Task to complete:
For the records below, print the lines from the line with "white brush [634,583,708,624]" through the line with "camera: 70 degrees right, 15 degrees up" exactly as written; include both end lines and exclude the rest.
..........
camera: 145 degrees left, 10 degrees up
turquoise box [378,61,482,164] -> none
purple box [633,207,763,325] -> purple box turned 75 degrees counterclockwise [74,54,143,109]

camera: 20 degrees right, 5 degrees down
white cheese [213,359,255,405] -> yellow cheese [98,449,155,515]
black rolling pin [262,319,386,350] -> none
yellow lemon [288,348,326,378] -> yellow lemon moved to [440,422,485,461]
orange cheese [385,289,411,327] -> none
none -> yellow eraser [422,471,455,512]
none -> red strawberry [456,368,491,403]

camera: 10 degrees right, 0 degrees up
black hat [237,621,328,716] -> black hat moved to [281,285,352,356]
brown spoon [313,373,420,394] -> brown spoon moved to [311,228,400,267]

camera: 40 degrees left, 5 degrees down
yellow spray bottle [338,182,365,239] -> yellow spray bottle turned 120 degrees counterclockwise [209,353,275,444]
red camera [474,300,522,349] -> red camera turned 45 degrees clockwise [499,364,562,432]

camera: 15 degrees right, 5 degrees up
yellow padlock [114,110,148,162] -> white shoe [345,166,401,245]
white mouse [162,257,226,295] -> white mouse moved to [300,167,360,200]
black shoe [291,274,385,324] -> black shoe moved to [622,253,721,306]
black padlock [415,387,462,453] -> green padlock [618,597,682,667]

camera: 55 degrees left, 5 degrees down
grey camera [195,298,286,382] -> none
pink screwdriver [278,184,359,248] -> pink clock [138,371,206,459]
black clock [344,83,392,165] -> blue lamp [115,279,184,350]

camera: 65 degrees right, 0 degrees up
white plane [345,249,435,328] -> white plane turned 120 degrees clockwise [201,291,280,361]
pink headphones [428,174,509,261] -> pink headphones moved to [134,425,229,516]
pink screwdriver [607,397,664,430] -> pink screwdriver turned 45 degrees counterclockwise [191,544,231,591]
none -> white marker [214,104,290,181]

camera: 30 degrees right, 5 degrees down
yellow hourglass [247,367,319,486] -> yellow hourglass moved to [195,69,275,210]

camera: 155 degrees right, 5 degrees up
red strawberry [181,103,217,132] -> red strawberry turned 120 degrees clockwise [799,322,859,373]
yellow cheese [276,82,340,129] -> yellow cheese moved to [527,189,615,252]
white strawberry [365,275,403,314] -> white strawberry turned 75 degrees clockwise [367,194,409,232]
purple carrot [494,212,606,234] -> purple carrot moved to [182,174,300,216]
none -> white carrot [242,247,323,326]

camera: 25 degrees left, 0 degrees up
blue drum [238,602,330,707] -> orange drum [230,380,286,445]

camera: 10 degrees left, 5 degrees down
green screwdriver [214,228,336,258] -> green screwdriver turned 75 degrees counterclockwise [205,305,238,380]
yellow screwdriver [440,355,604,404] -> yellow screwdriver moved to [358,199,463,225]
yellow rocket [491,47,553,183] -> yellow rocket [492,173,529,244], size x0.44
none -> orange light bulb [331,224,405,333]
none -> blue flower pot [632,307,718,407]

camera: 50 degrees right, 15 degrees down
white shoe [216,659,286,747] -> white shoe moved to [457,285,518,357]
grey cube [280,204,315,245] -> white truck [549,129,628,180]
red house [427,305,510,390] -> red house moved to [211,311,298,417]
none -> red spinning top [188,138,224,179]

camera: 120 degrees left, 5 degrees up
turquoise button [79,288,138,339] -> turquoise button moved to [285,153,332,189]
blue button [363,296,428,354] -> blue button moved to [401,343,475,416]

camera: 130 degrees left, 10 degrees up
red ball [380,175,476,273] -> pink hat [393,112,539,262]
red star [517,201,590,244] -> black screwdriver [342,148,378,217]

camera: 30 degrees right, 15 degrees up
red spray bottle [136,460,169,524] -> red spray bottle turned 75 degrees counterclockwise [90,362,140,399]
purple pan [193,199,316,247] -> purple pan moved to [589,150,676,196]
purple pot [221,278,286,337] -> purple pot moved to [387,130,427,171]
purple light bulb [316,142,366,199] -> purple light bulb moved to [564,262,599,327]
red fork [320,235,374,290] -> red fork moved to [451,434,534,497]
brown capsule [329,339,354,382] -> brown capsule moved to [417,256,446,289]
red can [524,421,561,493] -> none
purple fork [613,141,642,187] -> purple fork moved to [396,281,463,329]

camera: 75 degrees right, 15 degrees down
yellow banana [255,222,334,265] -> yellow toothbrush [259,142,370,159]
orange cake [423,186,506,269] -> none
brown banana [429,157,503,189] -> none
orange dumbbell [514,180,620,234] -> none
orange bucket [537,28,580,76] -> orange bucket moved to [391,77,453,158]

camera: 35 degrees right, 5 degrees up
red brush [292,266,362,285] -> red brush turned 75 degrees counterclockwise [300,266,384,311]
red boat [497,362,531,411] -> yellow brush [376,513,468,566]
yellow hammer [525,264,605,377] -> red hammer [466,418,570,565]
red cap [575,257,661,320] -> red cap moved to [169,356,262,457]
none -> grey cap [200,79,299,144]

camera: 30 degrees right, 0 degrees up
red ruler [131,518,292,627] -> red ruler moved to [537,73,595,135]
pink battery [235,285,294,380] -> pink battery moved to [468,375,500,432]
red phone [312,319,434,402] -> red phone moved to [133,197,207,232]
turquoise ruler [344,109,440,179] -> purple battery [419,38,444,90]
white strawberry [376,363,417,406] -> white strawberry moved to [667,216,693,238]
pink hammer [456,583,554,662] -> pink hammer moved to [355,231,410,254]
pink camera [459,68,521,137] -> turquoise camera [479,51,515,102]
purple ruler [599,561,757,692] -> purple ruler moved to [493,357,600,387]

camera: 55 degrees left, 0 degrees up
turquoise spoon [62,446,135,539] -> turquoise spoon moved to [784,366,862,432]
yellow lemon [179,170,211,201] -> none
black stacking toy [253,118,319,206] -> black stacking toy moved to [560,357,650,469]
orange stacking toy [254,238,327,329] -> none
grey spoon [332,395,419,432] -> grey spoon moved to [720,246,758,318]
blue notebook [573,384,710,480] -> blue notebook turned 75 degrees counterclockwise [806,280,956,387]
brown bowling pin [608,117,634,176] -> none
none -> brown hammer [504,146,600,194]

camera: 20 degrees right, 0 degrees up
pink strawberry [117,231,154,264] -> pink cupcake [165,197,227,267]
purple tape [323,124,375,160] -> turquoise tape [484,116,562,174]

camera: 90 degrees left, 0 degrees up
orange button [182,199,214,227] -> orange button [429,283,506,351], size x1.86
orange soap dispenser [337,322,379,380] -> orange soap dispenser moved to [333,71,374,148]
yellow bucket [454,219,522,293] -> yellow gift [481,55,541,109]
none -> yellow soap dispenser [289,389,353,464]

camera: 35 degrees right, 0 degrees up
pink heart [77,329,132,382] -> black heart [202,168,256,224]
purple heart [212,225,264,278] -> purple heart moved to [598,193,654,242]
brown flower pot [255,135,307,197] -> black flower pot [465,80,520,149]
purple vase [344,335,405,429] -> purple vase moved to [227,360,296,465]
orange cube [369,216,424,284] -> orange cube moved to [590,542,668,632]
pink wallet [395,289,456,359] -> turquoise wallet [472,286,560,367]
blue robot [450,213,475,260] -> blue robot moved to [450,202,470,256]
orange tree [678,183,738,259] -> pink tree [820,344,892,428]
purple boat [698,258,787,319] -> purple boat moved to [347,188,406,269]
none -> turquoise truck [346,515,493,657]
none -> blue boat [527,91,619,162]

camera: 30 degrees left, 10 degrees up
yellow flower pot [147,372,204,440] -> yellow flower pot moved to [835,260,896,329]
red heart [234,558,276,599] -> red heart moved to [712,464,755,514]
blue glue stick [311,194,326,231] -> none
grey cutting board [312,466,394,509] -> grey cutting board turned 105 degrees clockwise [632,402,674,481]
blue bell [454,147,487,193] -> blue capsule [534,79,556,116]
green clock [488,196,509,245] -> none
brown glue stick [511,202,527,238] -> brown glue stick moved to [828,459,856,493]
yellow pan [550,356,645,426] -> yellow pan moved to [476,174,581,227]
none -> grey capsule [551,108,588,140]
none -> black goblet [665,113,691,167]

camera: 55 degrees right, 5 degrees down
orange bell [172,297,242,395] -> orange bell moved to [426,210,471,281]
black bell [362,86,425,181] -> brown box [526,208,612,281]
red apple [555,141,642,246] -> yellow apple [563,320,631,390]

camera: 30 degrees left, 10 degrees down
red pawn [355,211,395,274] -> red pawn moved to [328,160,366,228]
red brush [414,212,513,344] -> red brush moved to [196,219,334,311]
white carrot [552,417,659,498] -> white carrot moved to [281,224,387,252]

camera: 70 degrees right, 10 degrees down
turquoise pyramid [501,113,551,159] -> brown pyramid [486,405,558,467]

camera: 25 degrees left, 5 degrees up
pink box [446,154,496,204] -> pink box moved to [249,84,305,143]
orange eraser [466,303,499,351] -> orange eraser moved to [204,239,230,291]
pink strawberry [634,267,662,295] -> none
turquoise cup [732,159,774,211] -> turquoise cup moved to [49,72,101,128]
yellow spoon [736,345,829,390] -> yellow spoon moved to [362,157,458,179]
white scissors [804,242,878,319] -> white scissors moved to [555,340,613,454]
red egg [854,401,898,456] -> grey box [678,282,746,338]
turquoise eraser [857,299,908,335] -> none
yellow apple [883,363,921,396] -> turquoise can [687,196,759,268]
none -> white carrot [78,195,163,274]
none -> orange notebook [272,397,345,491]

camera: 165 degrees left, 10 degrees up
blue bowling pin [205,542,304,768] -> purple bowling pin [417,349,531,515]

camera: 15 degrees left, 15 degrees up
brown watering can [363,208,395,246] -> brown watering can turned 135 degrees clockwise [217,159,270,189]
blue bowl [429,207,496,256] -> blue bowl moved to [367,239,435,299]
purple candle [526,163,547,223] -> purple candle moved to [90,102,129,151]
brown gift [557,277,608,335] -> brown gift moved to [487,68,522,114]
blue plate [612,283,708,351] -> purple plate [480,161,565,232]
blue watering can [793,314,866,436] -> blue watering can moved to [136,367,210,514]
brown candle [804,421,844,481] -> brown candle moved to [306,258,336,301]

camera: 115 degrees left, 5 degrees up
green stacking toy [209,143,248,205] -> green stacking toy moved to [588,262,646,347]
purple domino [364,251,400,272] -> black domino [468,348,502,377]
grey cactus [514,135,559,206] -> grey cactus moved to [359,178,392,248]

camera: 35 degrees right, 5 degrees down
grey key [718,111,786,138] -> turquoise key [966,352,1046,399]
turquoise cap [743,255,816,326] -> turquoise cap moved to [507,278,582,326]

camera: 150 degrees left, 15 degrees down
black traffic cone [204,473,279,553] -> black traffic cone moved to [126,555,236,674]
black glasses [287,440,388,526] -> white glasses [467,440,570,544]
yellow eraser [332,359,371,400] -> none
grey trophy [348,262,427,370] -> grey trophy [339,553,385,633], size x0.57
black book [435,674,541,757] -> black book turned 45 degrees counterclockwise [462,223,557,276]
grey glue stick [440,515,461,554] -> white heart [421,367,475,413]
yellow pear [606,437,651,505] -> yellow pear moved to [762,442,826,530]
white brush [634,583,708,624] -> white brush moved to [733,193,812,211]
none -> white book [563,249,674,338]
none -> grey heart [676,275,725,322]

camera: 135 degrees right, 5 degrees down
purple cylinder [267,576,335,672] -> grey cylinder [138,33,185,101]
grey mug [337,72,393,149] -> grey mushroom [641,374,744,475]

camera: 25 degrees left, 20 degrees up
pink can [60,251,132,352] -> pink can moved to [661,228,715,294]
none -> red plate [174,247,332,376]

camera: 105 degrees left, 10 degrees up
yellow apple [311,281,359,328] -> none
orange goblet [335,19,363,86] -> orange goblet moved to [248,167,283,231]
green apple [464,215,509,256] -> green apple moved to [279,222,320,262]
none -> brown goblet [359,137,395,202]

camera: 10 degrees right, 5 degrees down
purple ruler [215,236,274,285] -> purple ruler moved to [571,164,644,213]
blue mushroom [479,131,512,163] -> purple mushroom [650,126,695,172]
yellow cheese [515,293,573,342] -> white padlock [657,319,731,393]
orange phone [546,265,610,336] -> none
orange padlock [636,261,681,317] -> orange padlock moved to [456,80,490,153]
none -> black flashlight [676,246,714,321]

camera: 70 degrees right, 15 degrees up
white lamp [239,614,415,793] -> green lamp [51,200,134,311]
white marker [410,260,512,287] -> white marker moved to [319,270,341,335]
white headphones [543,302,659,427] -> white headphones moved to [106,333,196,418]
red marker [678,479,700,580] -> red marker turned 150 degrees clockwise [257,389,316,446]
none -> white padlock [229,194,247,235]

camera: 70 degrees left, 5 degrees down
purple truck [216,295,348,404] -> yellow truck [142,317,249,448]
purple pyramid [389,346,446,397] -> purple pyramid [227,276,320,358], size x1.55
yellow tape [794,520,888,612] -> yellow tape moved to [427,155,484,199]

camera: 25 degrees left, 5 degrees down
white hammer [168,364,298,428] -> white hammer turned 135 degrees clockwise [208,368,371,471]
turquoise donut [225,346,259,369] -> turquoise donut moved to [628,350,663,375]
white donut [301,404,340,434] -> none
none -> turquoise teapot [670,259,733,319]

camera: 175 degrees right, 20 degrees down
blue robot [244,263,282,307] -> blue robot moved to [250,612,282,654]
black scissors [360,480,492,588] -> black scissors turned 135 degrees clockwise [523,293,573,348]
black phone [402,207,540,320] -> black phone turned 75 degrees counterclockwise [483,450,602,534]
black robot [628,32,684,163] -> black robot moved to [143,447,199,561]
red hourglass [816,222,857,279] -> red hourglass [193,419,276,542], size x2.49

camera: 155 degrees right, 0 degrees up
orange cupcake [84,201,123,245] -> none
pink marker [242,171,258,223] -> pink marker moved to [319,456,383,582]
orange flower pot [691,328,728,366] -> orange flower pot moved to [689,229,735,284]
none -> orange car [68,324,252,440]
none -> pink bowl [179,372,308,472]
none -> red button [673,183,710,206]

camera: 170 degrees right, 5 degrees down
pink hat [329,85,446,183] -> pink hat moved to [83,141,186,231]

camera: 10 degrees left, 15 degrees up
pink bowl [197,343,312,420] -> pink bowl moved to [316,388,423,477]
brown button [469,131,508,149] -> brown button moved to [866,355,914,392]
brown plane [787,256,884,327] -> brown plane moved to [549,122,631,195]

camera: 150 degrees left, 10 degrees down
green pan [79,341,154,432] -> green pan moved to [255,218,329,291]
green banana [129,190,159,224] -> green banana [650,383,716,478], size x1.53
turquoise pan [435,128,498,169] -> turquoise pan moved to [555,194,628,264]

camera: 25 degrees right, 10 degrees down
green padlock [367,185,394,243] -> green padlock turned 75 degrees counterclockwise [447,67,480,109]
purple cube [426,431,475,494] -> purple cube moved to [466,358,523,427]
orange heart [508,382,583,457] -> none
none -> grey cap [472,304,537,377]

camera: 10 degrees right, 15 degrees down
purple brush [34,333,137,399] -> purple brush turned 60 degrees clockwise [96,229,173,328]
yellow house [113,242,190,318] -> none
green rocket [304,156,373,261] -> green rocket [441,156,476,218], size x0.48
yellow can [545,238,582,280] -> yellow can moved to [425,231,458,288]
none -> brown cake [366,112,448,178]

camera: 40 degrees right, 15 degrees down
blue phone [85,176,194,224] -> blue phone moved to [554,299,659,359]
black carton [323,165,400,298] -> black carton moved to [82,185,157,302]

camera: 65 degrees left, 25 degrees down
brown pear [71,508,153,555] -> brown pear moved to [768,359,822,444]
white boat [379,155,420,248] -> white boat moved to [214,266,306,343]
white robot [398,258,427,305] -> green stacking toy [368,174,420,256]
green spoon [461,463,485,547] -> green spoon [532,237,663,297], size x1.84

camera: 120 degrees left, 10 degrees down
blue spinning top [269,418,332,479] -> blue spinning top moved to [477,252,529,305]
..........
Result:
white brush [634,583,708,624] -> white brush moved to [733,193,812,211]
none -> white book [563,249,674,338]
none -> grey heart [676,275,725,322]

camera: 135 degrees right, 5 degrees down
purple cylinder [267,576,335,672] -> grey cylinder [138,33,185,101]
grey mug [337,72,393,149] -> grey mushroom [641,374,744,475]

camera: 25 degrees left, 20 degrees up
pink can [60,251,132,352] -> pink can moved to [661,228,715,294]
none -> red plate [174,247,332,376]

camera: 105 degrees left, 10 degrees up
yellow apple [311,281,359,328] -> none
orange goblet [335,19,363,86] -> orange goblet moved to [248,167,283,231]
green apple [464,215,509,256] -> green apple moved to [279,222,320,262]
none -> brown goblet [359,137,395,202]

camera: 10 degrees right, 5 degrees down
purple ruler [215,236,274,285] -> purple ruler moved to [571,164,644,213]
blue mushroom [479,131,512,163] -> purple mushroom [650,126,695,172]
yellow cheese [515,293,573,342] -> white padlock [657,319,731,393]
orange phone [546,265,610,336] -> none
orange padlock [636,261,681,317] -> orange padlock moved to [456,80,490,153]
none -> black flashlight [676,246,714,321]

camera: 70 degrees right, 15 degrees up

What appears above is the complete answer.